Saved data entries
____________
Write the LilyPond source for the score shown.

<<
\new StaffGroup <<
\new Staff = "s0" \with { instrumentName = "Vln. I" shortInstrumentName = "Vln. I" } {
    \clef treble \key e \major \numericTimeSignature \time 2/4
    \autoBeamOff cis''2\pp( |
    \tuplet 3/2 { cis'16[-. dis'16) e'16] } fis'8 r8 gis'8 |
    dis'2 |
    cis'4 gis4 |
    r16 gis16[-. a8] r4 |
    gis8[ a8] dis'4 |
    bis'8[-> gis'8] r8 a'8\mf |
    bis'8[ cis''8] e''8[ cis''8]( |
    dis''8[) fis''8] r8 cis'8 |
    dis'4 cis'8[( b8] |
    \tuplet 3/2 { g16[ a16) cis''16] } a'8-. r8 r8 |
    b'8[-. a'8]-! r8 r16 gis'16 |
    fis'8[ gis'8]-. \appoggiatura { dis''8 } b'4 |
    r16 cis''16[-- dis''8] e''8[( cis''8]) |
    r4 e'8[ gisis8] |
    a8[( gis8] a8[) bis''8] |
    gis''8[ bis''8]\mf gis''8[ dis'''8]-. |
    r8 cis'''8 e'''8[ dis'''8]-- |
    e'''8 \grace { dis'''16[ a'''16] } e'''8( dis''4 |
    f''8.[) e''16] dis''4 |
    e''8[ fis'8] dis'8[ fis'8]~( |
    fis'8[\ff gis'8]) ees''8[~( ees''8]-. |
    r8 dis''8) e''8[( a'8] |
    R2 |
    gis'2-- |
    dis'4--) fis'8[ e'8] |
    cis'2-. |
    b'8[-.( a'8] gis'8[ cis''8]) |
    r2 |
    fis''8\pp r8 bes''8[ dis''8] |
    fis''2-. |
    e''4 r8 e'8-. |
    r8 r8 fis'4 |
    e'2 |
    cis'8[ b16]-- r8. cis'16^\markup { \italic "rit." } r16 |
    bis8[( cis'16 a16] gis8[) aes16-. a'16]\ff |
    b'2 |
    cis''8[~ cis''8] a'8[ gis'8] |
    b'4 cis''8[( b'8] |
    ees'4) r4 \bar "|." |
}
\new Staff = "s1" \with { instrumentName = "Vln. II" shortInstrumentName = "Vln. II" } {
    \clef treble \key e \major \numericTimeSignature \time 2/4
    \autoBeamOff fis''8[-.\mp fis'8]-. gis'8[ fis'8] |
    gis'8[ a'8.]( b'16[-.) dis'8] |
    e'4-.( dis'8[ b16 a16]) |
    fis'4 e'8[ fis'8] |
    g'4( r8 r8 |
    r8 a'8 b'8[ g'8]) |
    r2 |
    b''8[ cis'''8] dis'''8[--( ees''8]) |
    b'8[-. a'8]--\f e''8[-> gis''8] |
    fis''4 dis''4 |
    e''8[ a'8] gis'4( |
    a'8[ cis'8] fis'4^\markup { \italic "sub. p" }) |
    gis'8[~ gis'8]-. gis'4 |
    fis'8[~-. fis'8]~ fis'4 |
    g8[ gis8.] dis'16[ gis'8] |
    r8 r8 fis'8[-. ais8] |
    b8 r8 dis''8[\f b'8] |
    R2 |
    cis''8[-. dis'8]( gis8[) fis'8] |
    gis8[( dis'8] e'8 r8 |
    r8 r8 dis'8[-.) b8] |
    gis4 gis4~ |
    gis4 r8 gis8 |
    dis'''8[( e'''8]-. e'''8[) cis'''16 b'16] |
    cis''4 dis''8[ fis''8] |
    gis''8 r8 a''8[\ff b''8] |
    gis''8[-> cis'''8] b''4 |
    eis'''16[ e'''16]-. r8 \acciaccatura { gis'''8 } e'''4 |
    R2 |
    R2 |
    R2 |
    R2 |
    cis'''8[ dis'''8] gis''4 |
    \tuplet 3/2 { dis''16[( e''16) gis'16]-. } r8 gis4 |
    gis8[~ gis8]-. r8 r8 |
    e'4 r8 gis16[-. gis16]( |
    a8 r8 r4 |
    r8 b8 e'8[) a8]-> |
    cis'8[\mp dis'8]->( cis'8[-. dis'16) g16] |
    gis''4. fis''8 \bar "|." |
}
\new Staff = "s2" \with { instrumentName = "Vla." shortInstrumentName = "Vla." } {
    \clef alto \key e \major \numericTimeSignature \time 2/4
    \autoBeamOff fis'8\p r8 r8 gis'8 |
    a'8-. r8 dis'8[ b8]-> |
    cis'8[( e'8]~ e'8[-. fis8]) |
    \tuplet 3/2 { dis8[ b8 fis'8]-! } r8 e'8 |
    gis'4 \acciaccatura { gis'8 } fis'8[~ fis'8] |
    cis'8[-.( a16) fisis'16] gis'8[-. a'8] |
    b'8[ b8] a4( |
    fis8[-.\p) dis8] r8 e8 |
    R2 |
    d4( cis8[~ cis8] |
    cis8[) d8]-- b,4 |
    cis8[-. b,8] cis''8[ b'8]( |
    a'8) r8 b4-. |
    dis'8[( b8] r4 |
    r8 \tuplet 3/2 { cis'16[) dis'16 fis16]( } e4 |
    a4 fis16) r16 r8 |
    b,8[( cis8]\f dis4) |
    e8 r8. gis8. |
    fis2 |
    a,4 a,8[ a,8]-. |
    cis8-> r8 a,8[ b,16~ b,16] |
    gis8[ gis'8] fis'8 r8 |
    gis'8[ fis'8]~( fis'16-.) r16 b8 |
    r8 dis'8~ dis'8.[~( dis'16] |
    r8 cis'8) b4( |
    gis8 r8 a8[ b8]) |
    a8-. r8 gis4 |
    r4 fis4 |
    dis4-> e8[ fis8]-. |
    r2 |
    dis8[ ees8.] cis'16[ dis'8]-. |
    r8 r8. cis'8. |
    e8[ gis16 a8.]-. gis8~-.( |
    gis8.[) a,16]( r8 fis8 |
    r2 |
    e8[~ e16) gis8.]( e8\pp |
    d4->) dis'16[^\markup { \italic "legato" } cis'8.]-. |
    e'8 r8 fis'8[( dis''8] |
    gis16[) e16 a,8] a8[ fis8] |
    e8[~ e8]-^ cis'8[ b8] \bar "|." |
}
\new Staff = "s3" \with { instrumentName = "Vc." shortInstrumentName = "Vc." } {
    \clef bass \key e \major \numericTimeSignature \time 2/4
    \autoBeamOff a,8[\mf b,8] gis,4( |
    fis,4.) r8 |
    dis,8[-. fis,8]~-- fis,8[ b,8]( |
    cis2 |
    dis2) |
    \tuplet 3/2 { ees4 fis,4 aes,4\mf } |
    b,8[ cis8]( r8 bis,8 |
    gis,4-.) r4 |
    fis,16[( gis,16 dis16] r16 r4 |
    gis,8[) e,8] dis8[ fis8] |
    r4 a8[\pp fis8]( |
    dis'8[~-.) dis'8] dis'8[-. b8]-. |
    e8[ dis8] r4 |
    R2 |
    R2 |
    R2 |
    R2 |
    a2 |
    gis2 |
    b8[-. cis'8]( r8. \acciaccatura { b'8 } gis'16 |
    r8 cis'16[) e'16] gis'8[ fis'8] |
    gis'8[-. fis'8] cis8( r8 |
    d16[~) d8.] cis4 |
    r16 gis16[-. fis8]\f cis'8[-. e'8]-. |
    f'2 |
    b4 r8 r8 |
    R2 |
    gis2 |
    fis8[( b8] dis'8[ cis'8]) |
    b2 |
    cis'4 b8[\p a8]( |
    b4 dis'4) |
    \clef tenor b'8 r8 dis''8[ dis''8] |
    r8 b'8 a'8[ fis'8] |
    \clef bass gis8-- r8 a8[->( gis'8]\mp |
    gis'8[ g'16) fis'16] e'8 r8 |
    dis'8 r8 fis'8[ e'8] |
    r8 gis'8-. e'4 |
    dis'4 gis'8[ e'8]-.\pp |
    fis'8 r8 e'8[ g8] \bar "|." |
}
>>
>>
____________
§ **Task goal**
How many lines of the records contain the string "italic"? Reply with the number alone.

§ **Full output**
3